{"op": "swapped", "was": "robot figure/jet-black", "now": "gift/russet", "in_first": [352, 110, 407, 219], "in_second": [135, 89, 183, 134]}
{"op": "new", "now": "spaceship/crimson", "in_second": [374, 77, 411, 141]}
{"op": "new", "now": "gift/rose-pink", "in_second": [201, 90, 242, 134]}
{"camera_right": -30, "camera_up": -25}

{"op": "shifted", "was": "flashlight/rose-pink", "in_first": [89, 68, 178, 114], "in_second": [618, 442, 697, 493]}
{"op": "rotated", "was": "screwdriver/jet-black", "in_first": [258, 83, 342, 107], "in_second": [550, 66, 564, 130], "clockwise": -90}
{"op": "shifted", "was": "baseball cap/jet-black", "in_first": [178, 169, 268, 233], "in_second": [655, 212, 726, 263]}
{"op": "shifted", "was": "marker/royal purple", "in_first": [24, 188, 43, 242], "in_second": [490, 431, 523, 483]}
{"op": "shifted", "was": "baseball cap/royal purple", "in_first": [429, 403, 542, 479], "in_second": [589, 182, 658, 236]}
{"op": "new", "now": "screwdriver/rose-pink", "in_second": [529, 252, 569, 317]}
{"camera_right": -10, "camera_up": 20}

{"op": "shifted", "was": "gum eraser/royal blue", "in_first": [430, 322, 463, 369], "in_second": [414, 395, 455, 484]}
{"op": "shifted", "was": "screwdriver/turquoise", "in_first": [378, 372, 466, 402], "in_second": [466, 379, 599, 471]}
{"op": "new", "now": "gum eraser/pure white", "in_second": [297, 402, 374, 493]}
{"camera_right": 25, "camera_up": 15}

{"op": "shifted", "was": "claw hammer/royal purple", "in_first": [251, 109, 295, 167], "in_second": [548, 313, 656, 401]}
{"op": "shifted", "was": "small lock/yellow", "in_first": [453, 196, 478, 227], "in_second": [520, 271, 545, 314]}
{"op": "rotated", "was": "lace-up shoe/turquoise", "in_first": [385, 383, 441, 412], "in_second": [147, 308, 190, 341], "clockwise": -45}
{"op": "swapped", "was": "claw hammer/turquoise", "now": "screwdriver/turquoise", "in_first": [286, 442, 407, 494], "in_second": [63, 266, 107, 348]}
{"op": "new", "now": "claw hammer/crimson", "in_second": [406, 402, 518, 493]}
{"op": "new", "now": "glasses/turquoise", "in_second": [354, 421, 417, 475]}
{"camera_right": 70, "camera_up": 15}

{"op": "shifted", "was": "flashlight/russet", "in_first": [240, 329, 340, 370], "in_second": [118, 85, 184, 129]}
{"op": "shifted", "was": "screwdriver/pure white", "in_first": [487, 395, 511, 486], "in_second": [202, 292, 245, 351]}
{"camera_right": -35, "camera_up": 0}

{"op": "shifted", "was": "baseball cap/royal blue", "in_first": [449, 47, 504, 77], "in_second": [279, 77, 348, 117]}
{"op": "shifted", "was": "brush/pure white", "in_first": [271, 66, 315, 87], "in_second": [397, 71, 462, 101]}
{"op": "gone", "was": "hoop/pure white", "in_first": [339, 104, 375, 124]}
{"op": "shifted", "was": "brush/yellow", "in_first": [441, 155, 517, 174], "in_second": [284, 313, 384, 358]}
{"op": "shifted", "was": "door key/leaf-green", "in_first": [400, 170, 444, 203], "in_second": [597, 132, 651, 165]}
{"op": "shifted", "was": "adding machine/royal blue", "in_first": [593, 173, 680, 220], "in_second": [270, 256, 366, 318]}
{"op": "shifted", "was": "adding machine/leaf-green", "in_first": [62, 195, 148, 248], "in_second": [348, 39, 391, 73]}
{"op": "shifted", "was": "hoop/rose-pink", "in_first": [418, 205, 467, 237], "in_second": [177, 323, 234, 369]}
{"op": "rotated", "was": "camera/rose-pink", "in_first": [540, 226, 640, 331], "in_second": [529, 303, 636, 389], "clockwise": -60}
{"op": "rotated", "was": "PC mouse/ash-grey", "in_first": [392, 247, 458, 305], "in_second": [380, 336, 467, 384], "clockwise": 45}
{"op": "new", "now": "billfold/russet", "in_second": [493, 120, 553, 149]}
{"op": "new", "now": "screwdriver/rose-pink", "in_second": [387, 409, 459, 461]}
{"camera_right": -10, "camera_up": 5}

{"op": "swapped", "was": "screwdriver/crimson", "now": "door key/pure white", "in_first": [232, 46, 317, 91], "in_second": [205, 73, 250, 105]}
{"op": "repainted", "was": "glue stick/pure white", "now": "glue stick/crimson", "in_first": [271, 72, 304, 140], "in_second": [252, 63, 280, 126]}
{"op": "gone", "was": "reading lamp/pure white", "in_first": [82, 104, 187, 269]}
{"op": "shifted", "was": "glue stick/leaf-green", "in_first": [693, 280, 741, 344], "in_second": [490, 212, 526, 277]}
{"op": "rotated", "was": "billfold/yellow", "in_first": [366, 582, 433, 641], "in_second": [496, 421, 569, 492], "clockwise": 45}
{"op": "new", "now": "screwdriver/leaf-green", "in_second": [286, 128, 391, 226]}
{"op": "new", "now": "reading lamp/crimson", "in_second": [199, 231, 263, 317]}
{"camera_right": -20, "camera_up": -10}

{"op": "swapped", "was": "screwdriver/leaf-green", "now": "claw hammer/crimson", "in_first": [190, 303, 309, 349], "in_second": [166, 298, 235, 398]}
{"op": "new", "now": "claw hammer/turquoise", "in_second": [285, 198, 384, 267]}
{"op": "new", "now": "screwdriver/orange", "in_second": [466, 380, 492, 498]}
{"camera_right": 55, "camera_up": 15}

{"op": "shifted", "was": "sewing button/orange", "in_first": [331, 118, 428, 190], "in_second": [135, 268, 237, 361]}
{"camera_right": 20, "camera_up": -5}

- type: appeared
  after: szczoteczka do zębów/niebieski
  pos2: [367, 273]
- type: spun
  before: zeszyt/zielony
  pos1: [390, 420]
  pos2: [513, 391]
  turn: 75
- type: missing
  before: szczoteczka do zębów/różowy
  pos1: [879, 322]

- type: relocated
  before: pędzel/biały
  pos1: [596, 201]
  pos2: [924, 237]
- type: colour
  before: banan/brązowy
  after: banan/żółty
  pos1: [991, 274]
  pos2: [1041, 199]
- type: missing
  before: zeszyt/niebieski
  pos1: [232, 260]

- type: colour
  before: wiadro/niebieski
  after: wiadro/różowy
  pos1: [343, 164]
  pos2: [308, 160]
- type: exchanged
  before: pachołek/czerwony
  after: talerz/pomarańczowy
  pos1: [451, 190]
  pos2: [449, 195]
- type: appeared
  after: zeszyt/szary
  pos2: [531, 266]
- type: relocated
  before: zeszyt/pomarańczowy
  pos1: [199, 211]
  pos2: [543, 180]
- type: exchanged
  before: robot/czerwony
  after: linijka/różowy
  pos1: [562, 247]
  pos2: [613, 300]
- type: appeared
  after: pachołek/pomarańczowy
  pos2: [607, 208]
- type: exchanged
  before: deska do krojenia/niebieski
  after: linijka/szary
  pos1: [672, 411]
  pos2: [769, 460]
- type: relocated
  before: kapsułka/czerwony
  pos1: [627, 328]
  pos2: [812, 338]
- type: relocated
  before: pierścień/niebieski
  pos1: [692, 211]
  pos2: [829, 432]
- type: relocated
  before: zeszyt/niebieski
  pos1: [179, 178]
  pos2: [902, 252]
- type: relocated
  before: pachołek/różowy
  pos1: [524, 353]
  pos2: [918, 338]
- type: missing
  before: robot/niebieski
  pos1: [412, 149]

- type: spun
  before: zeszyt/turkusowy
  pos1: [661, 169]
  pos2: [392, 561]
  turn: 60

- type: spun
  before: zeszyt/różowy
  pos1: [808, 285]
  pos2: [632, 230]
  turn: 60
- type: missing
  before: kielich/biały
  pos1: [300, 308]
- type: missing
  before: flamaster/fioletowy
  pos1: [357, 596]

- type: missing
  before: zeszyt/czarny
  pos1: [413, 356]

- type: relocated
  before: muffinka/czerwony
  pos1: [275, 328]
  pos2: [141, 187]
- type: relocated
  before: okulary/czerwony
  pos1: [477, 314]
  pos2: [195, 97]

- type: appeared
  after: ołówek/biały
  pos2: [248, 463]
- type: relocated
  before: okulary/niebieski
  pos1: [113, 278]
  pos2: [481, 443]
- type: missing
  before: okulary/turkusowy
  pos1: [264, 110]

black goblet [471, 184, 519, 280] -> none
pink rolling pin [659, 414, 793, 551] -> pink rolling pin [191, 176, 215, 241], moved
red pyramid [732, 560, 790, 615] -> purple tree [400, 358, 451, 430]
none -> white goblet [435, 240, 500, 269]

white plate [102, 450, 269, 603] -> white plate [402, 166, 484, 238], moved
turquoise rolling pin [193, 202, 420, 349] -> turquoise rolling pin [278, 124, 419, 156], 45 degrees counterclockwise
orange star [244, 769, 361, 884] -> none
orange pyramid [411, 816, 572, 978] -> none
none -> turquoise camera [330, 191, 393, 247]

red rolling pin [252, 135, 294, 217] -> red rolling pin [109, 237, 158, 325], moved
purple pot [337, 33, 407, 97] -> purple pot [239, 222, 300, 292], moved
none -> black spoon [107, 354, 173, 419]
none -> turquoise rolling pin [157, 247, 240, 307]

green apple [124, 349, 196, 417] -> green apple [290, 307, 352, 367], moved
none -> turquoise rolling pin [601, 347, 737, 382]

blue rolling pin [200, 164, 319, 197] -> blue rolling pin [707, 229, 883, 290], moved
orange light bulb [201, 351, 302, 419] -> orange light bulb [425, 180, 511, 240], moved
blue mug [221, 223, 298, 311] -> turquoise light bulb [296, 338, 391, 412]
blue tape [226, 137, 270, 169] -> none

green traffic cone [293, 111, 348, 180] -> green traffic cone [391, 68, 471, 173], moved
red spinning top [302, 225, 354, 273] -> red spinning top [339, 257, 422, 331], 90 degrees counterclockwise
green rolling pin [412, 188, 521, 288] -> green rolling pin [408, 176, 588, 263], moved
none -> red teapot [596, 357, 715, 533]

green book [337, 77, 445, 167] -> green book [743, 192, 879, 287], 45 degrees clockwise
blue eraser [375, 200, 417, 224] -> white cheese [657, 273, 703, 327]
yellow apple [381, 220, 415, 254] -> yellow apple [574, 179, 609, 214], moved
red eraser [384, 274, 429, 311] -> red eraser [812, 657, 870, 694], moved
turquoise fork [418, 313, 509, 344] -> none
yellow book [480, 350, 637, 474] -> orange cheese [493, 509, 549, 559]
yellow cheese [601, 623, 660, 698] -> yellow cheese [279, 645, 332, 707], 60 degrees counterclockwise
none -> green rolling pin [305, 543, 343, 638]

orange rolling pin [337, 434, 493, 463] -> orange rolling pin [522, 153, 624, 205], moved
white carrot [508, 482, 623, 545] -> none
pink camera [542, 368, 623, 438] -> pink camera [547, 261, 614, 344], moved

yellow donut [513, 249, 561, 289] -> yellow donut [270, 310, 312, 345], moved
____________
Work task: Tally up the lines above in which "banan" occurs. Give the result as a bare number.

Written solution: 2